Geometric object motion data:
▬▬▬▬▬▬▬▬▬▬

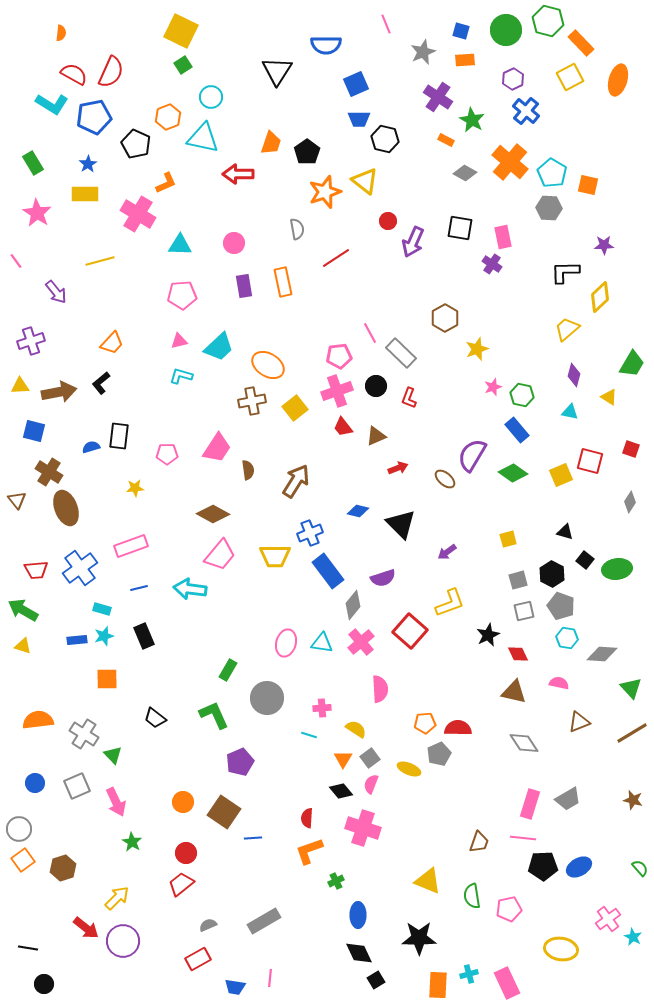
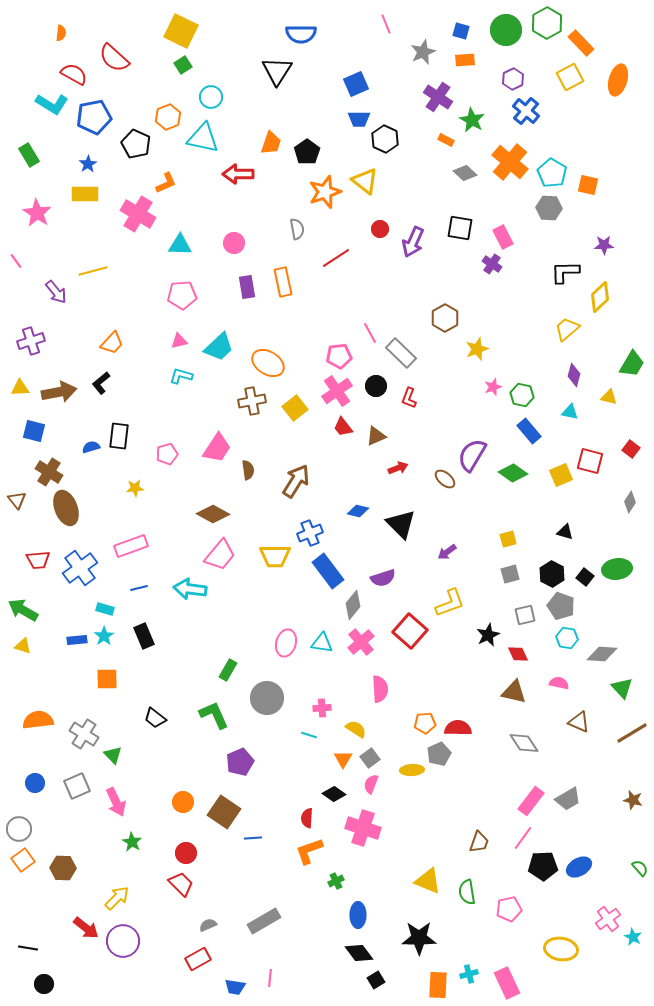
green hexagon at (548, 21): moved 1 px left, 2 px down; rotated 16 degrees clockwise
blue semicircle at (326, 45): moved 25 px left, 11 px up
red semicircle at (111, 72): moved 3 px right, 14 px up; rotated 108 degrees clockwise
black hexagon at (385, 139): rotated 12 degrees clockwise
green rectangle at (33, 163): moved 4 px left, 8 px up
gray diamond at (465, 173): rotated 15 degrees clockwise
red circle at (388, 221): moved 8 px left, 8 px down
pink rectangle at (503, 237): rotated 15 degrees counterclockwise
yellow line at (100, 261): moved 7 px left, 10 px down
purple rectangle at (244, 286): moved 3 px right, 1 px down
orange ellipse at (268, 365): moved 2 px up
yellow triangle at (20, 386): moved 2 px down
pink cross at (337, 391): rotated 16 degrees counterclockwise
yellow triangle at (609, 397): rotated 18 degrees counterclockwise
blue rectangle at (517, 430): moved 12 px right, 1 px down
red square at (631, 449): rotated 18 degrees clockwise
pink pentagon at (167, 454): rotated 15 degrees counterclockwise
black square at (585, 560): moved 17 px down
red trapezoid at (36, 570): moved 2 px right, 10 px up
gray square at (518, 580): moved 8 px left, 6 px up
cyan rectangle at (102, 609): moved 3 px right
gray square at (524, 611): moved 1 px right, 4 px down
cyan star at (104, 636): rotated 18 degrees counterclockwise
green triangle at (631, 688): moved 9 px left
brown triangle at (579, 722): rotated 45 degrees clockwise
yellow ellipse at (409, 769): moved 3 px right, 1 px down; rotated 25 degrees counterclockwise
black diamond at (341, 791): moved 7 px left, 3 px down; rotated 15 degrees counterclockwise
pink rectangle at (530, 804): moved 1 px right, 3 px up; rotated 20 degrees clockwise
pink line at (523, 838): rotated 60 degrees counterclockwise
brown hexagon at (63, 868): rotated 20 degrees clockwise
red trapezoid at (181, 884): rotated 84 degrees clockwise
green semicircle at (472, 896): moved 5 px left, 4 px up
black diamond at (359, 953): rotated 12 degrees counterclockwise
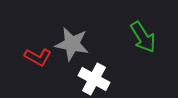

▬▬▬▬▬▬▬▬▬▬

__INSTRUCTIONS TO FOLLOW__. Retype the line containing "green rectangle at" and each line after it through the last line of the entries above, exactly, with no pictures and nothing else.

__ANSWER BOX__.
green rectangle at (33, 163): moved 4 px left, 8 px up
gray diamond at (465, 173): rotated 15 degrees clockwise
red circle at (388, 221): moved 8 px left, 8 px down
pink rectangle at (503, 237): rotated 15 degrees counterclockwise
yellow line at (100, 261): moved 7 px left, 10 px down
purple rectangle at (244, 286): moved 3 px right, 1 px down
orange ellipse at (268, 365): moved 2 px up
yellow triangle at (20, 386): moved 2 px down
pink cross at (337, 391): rotated 16 degrees counterclockwise
yellow triangle at (609, 397): rotated 18 degrees counterclockwise
blue rectangle at (517, 430): moved 12 px right, 1 px down
red square at (631, 449): rotated 18 degrees clockwise
pink pentagon at (167, 454): rotated 15 degrees counterclockwise
black square at (585, 560): moved 17 px down
red trapezoid at (36, 570): moved 2 px right, 10 px up
gray square at (518, 580): moved 8 px left, 6 px up
cyan rectangle at (102, 609): moved 3 px right
gray square at (524, 611): moved 1 px right, 4 px down
cyan star at (104, 636): rotated 18 degrees counterclockwise
green triangle at (631, 688): moved 9 px left
brown triangle at (579, 722): rotated 45 degrees clockwise
yellow ellipse at (409, 769): moved 3 px right, 1 px down; rotated 25 degrees counterclockwise
black diamond at (341, 791): moved 7 px left, 3 px down; rotated 15 degrees counterclockwise
pink rectangle at (530, 804): moved 1 px right, 3 px up; rotated 20 degrees clockwise
pink line at (523, 838): rotated 60 degrees counterclockwise
brown hexagon at (63, 868): rotated 20 degrees clockwise
red trapezoid at (181, 884): rotated 84 degrees clockwise
green semicircle at (472, 896): moved 5 px left, 4 px up
black diamond at (359, 953): rotated 12 degrees counterclockwise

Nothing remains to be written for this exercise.